> [AIM OF THE EXERCISE]: Please return every entry below exactly as written, without any of its pictures.

Object change listings
* * * * * * *
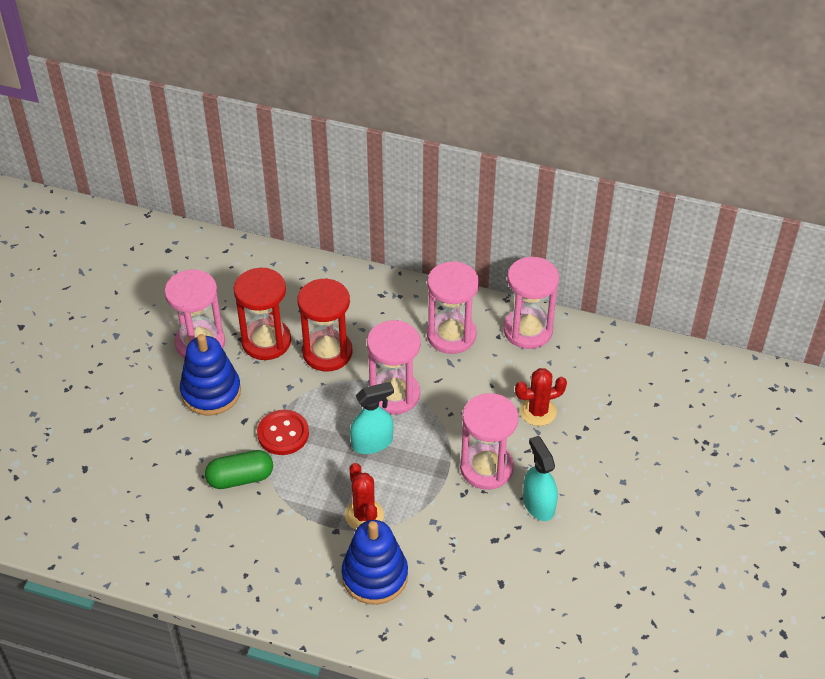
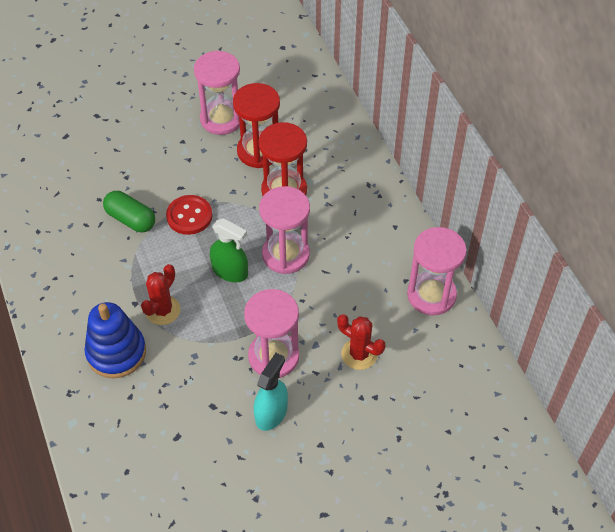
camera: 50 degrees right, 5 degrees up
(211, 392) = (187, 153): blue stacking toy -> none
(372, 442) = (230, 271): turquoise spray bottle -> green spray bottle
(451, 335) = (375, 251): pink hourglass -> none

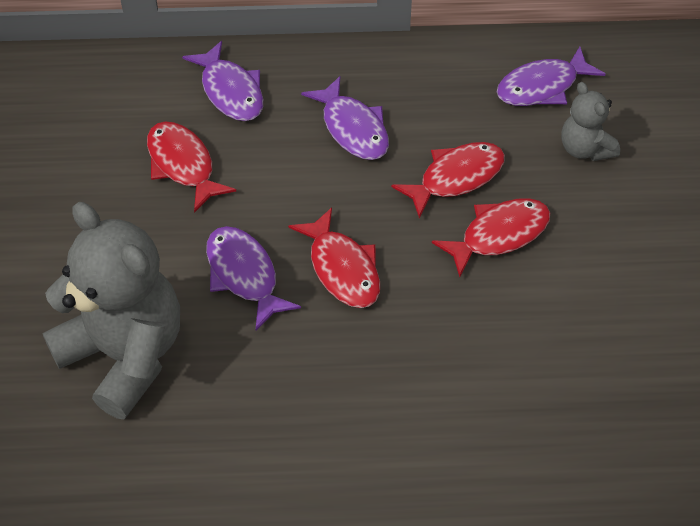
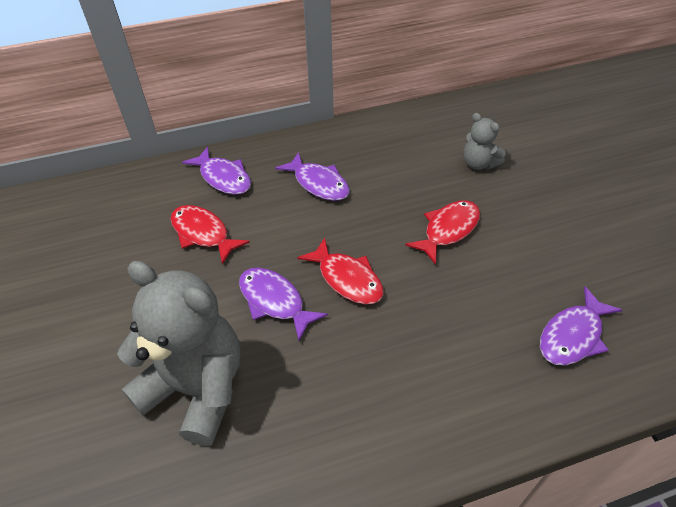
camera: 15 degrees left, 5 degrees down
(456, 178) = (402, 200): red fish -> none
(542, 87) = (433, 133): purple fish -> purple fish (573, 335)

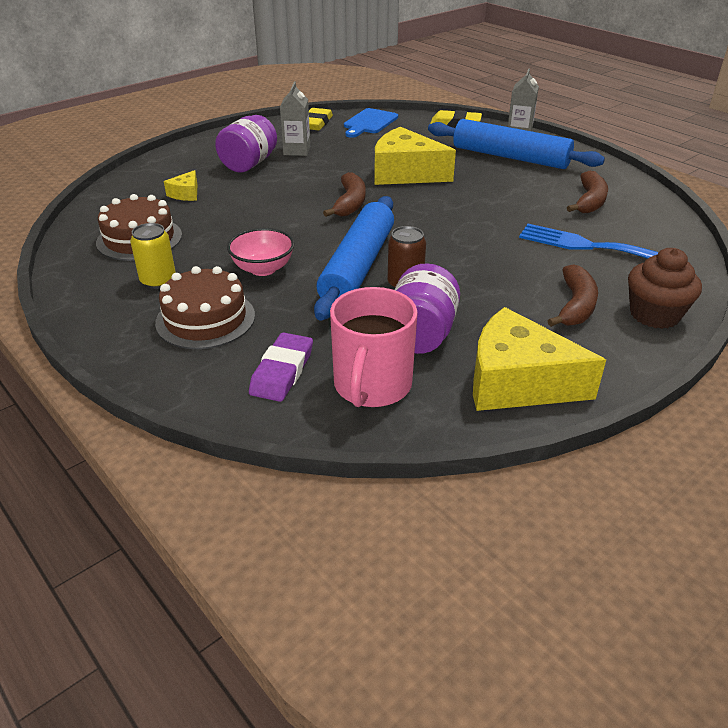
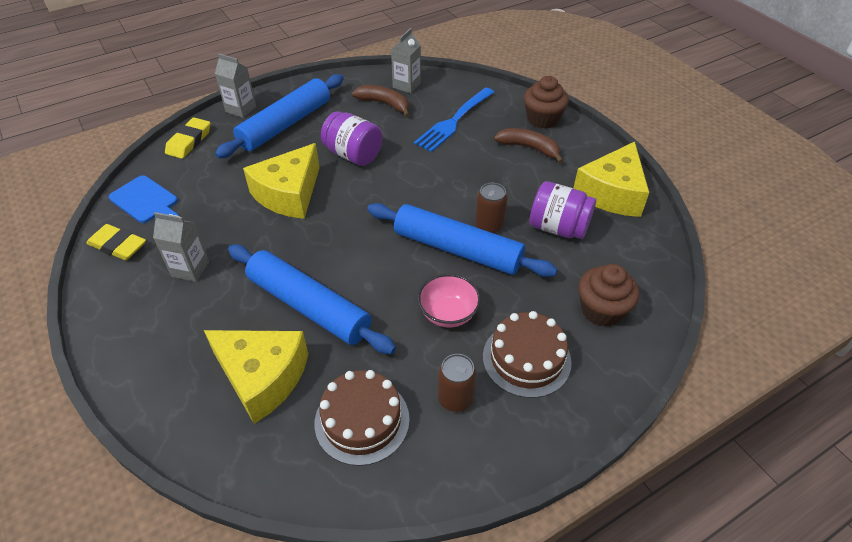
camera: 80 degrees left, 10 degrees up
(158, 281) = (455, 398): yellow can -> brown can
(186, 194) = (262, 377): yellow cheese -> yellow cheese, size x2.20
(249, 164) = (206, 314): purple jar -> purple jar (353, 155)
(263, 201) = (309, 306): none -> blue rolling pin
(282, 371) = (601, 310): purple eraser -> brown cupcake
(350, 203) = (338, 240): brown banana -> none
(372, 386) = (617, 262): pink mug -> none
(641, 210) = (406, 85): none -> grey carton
* * * * * * *
> [OUTPUT FOR THIS EXERCISE]:
camera: 50 degrees right, 5 degrees up
(211, 392) = (187, 153): blue stacking toy -> none
(372, 442) = (230, 271): turquoise spray bottle -> green spray bottle
(451, 335) = (375, 251): pink hourglass -> none

camera: 15 degrees left, 5 degrees down
(456, 178) = (402, 200): red fish -> none
(542, 87) = (433, 133): purple fish -> purple fish (573, 335)

camera: 80 degrees left, 10 degrees up
(158, 281) = (455, 398): yellow can -> brown can
(186, 194) = (262, 377): yellow cheese -> yellow cheese, size x2.20
(249, 164) = (206, 314): purple jar -> purple jar (353, 155)
(263, 201) = (309, 306): none -> blue rolling pin
(282, 371) = (601, 310): purple eraser -> brown cupcake
(350, 203) = (338, 240): brown banana -> none
(372, 386) = (617, 262): pink mug -> none
(641, 210) = (406, 85): none -> grey carton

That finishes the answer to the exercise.